→ Task goal: The copy has to match the data exactly and leave out every picture.

========

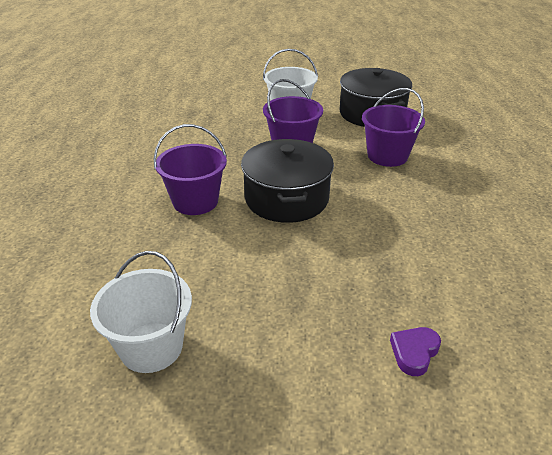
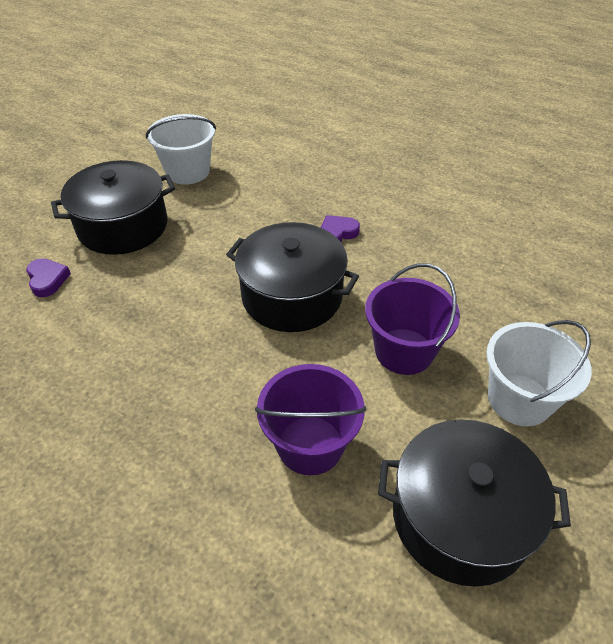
camera: 120 degrees right, 10 degrees up
(195, 201) = (337, 233): purple bucket -> purple heart
(292, 345) = (123, 226): none -> black pot

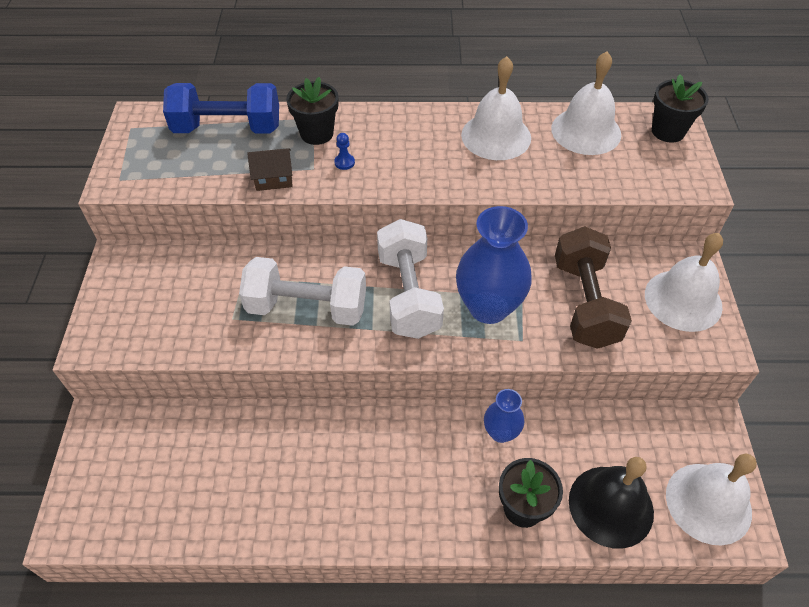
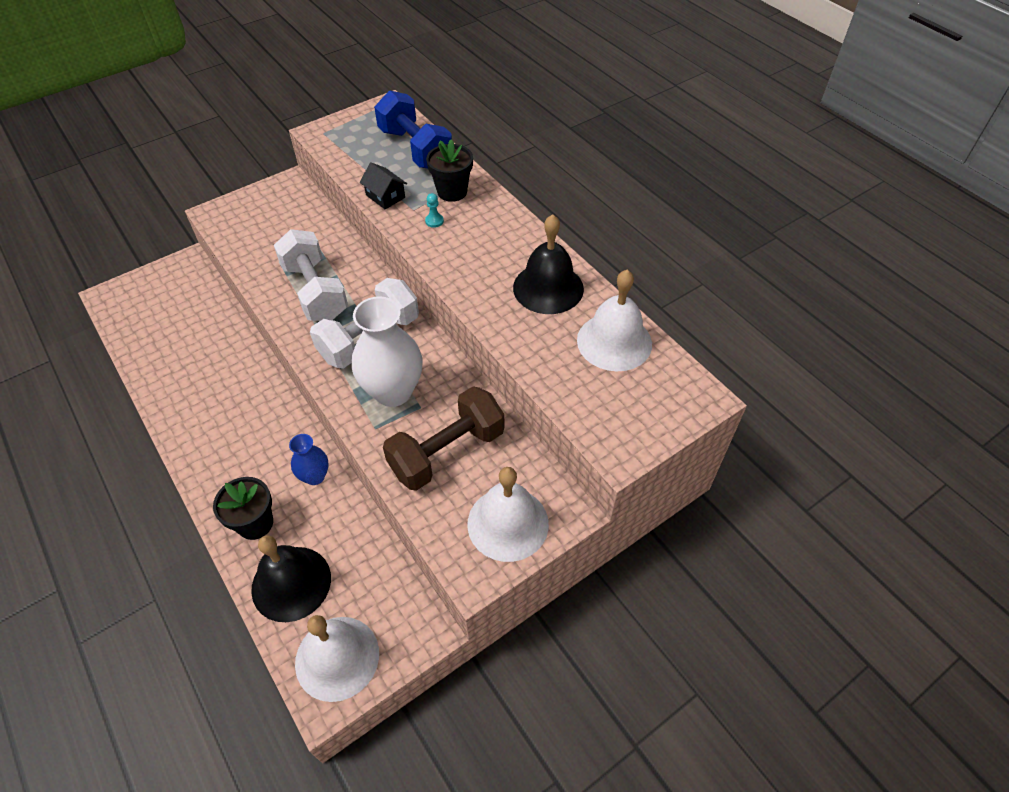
camera: 55 degrees right, 0 degrees up
(273, 178) = (385, 196): brown house -> black house
(344, 162) = (434, 221): blue pawn -> turquoise pawn
(488, 307) = (393, 391): blue vase -> white vase
(496, 136) = (548, 288): white bell -> black bell
(668, 131) = (675, 400): black flower pot -> none

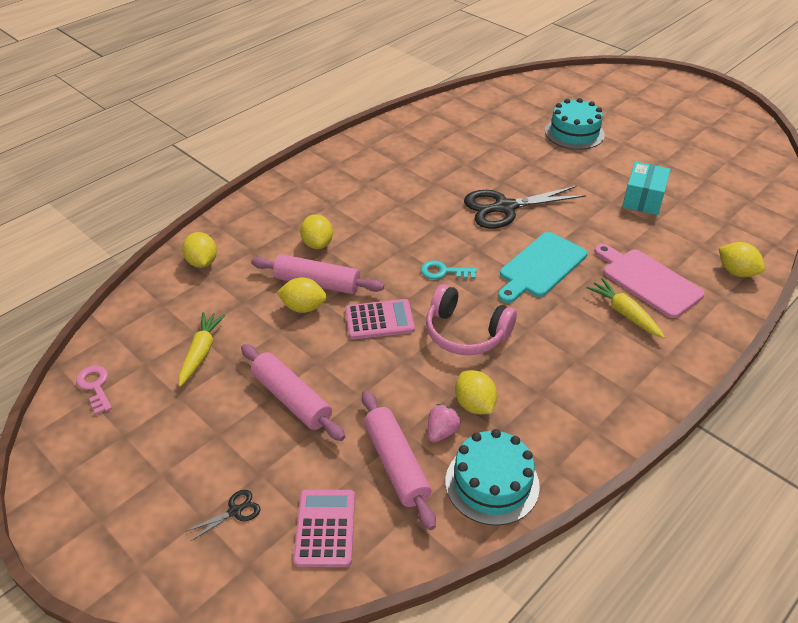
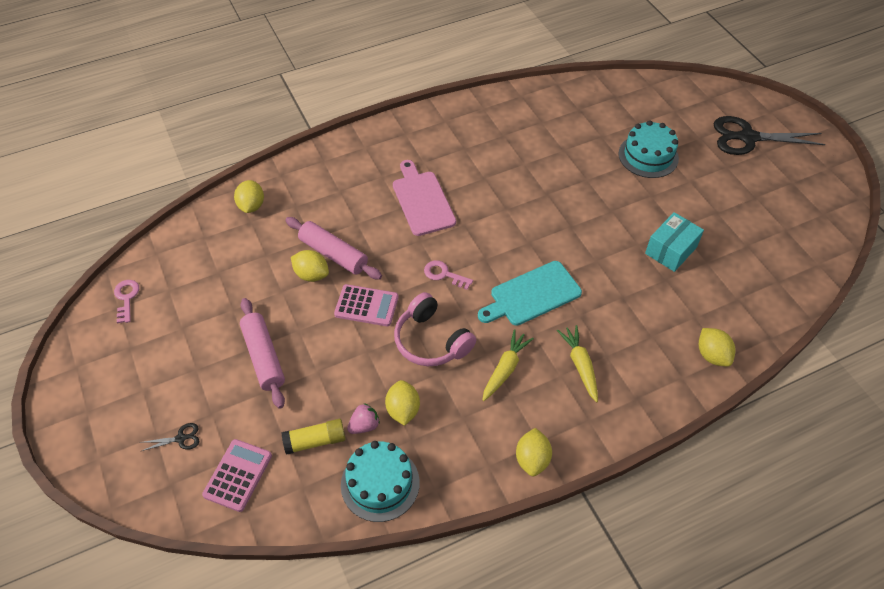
camera: 20 degrees right, 10 degrees up
(201, 352) = (214, 292): yellow carrot -> yellow carrot (505, 369)
(317, 244) = (352, 214): yellow lemon -> yellow lemon (532, 459)
(396, 464) = (315, 441): pink rolling pin -> yellow glue stick
(443, 272) = (444, 274): turquoise key -> pink key
(504, 208) = (533, 223): black scissors -> black scissors (747, 137)
(648, 281) = (622, 339): pink cutting board -> pink cutting board (422, 200)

========

→ Output of the exercise:
camera: 120 degrees right, 10 degrees up
(195, 201) = (337, 233): purple bucket -> purple heart
(292, 345) = (123, 226): none -> black pot

camera: 55 degrees right, 0 degrees up
(273, 178) = (385, 196): brown house -> black house
(344, 162) = (434, 221): blue pawn -> turquoise pawn
(488, 307) = (393, 391): blue vase -> white vase
(496, 136) = (548, 288): white bell -> black bell
(668, 131) = (675, 400): black flower pot -> none

camera: 20 degrees right, 10 degrees up
(201, 352) = (214, 292): yellow carrot -> yellow carrot (505, 369)
(317, 244) = (352, 214): yellow lemon -> yellow lemon (532, 459)
(396, 464) = (315, 441): pink rolling pin -> yellow glue stick
(443, 272) = (444, 274): turquoise key -> pink key
(504, 208) = (533, 223): black scissors -> black scissors (747, 137)
(648, 281) = (622, 339): pink cutting board -> pink cutting board (422, 200)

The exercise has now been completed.